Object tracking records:
******************************

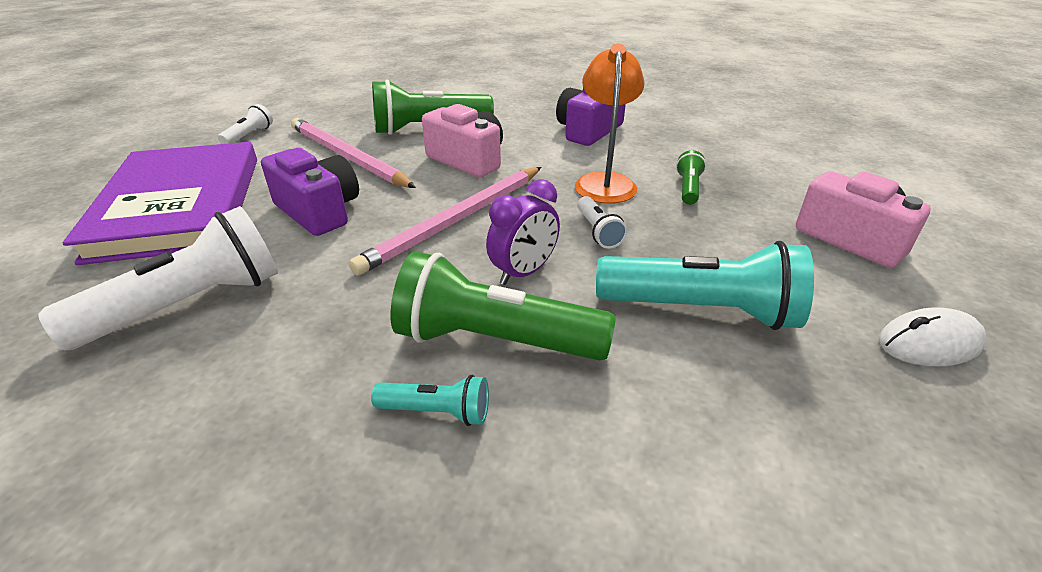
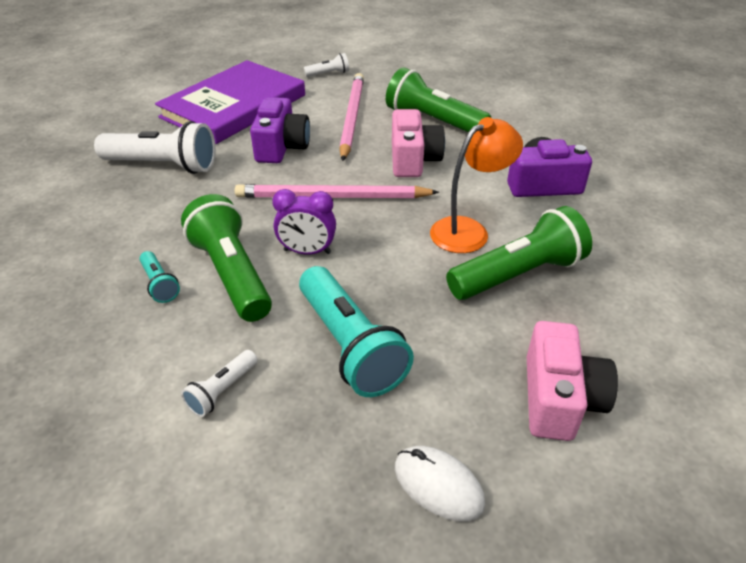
camera: 50 degrees right, 5 degrees up
(598, 231) = (393, 259): white flashlight -> white flashlight (222, 391)
(688, 188) = (518, 274): green flashlight -> green flashlight, size x2.09

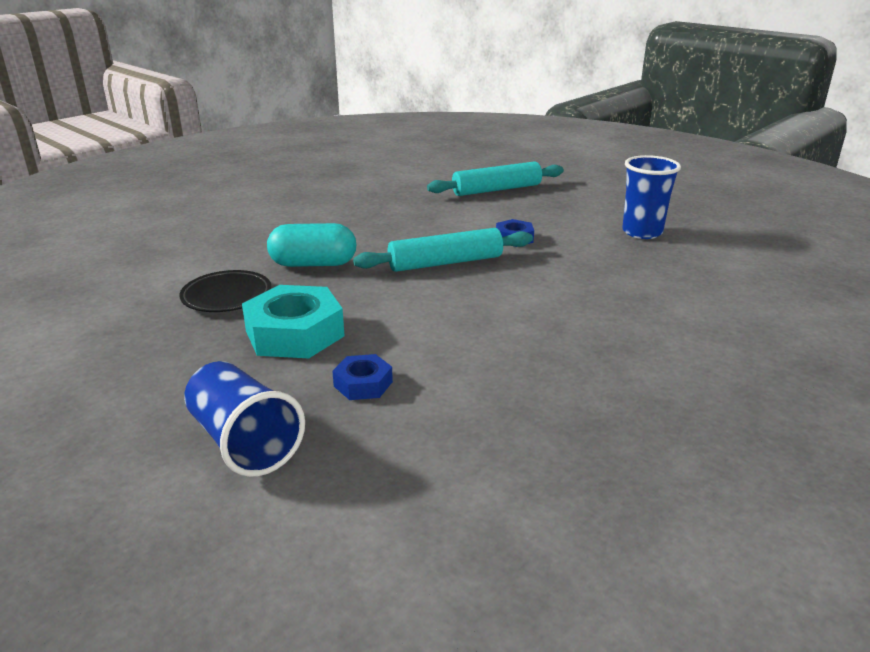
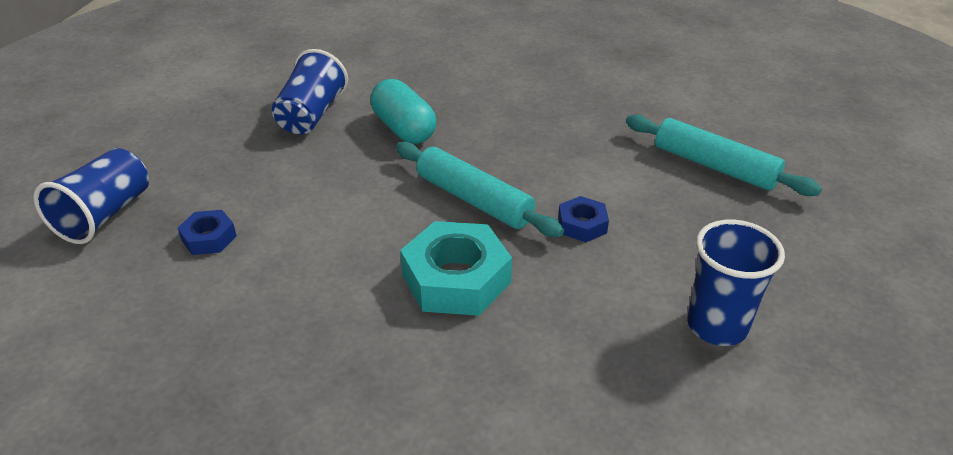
camera: 60 degrees right, 10 degrees up
(227, 296) = (311, 115): black plate -> blue cup
(294, 333) = (271, 172): turquoise nut -> turquoise nut (456, 279)

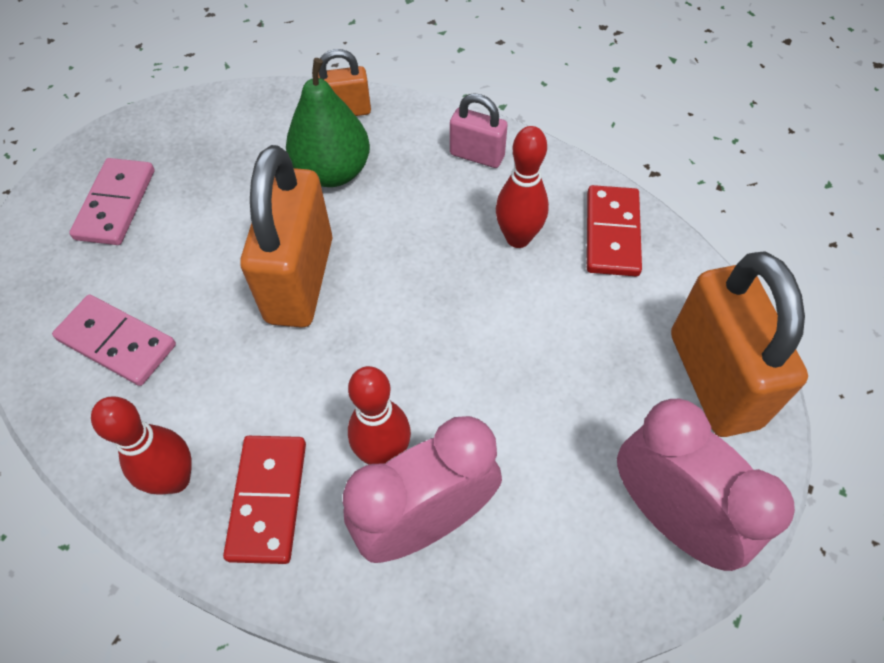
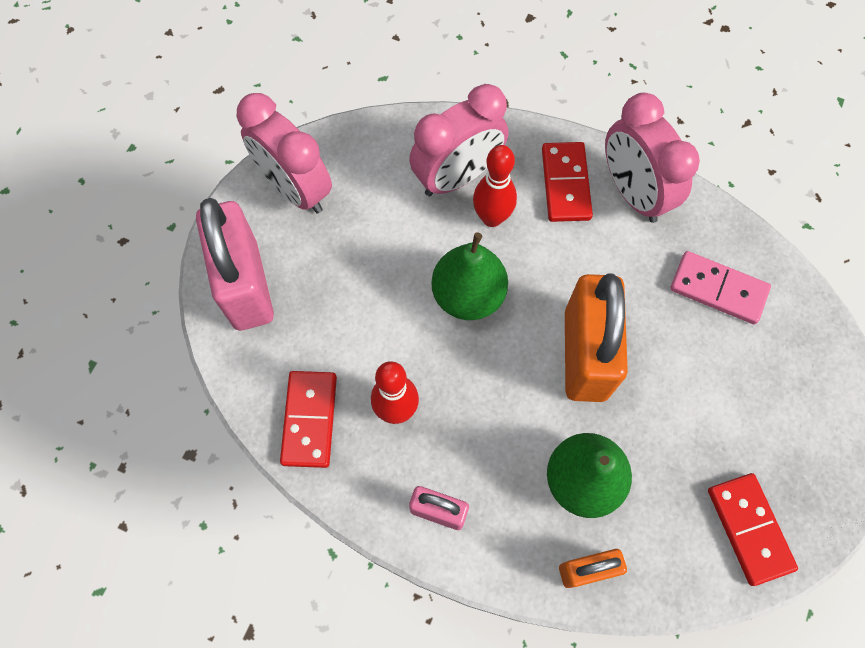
camera: 175 degrees right, 10 degrees up
(115, 204) = (782, 427): pink domino -> none
(175, 479) = (633, 193): red bowling pin -> pink clock
(187, 131) = (749, 529): none -> red domino
(427, 351) = (468, 295): none -> green pear
(713, 379) = (246, 285): orange padlock -> pink padlock

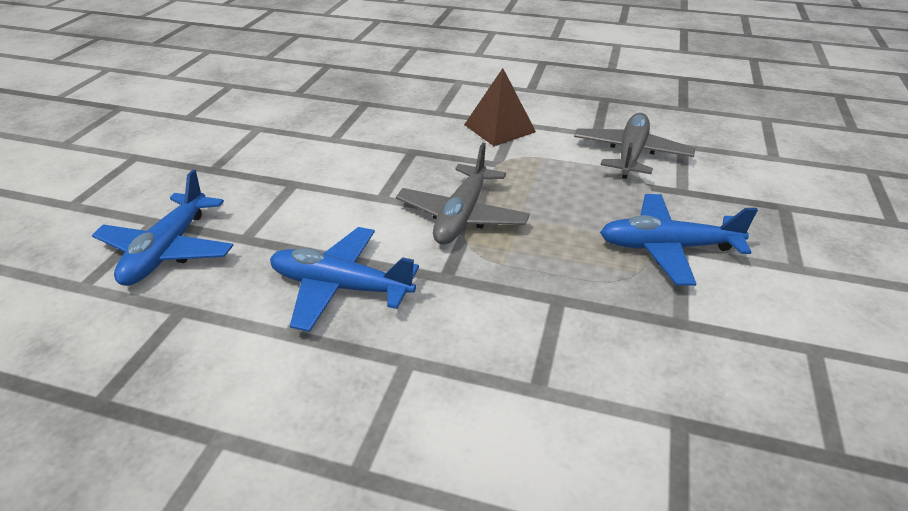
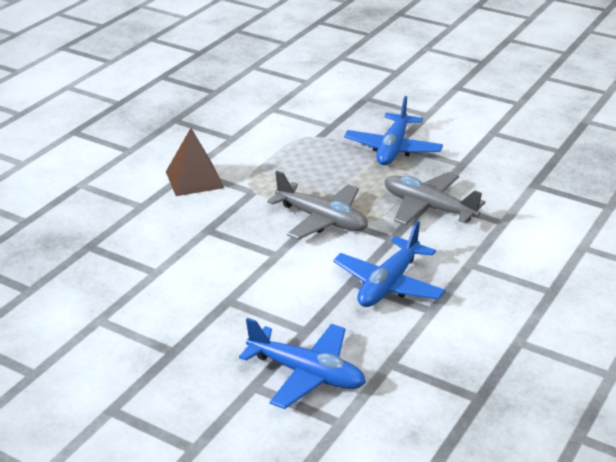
camera: 75 degrees left, 5 degrees down
(631, 154) = (273, 132): grey plane -> grey plane (428, 207)

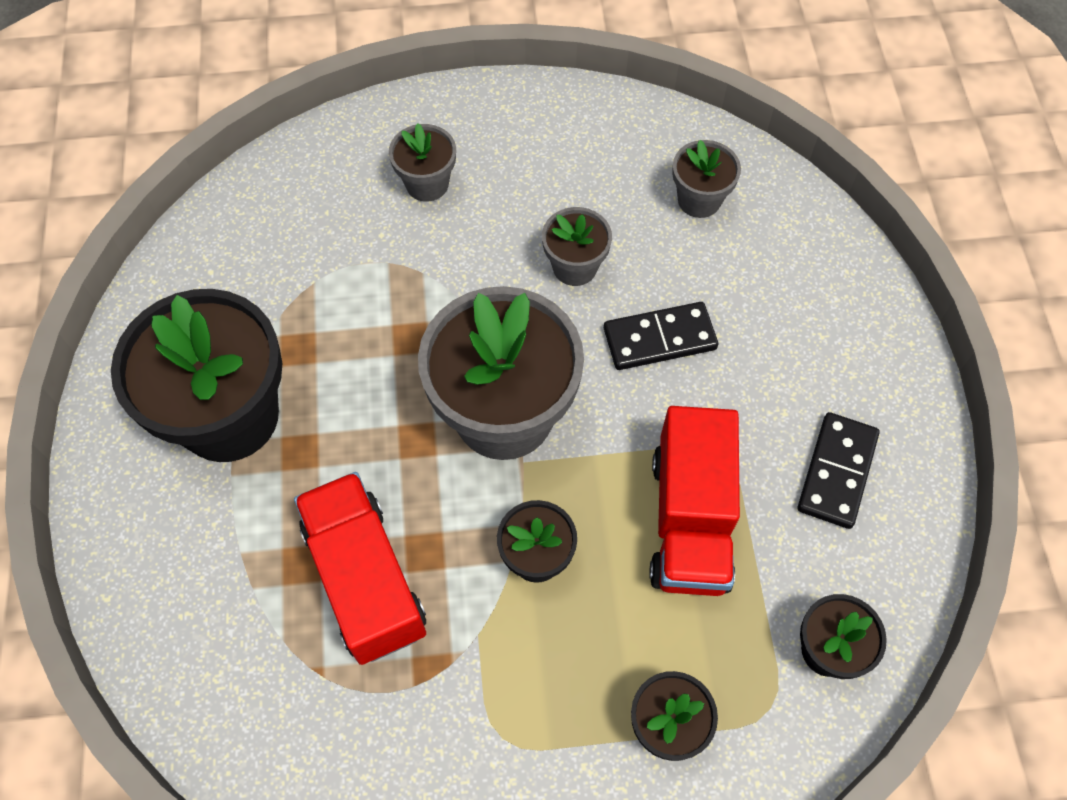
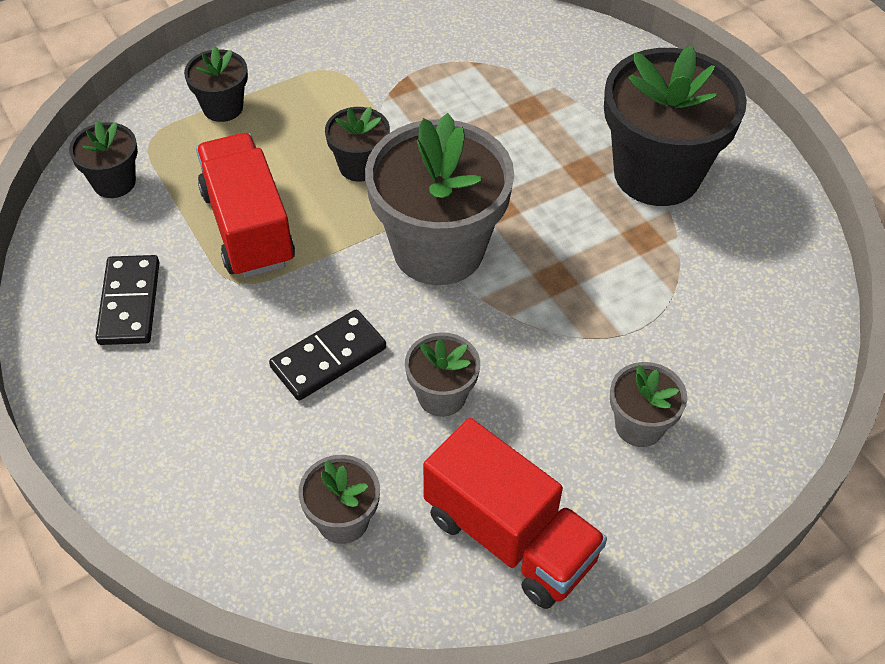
camera: 155 degrees right, 10 degrees down
(365, 579) = (478, 115): red truck -> red truck (509, 537)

******************************

* [WORK TO COMPLETE] Read through the lines above and collect those that contain the string "flashlight".

* [ANSWER AREA]
(598, 231) = (393, 259): white flashlight -> white flashlight (222, 391)
(688, 188) = (518, 274): green flashlight -> green flashlight, size x2.09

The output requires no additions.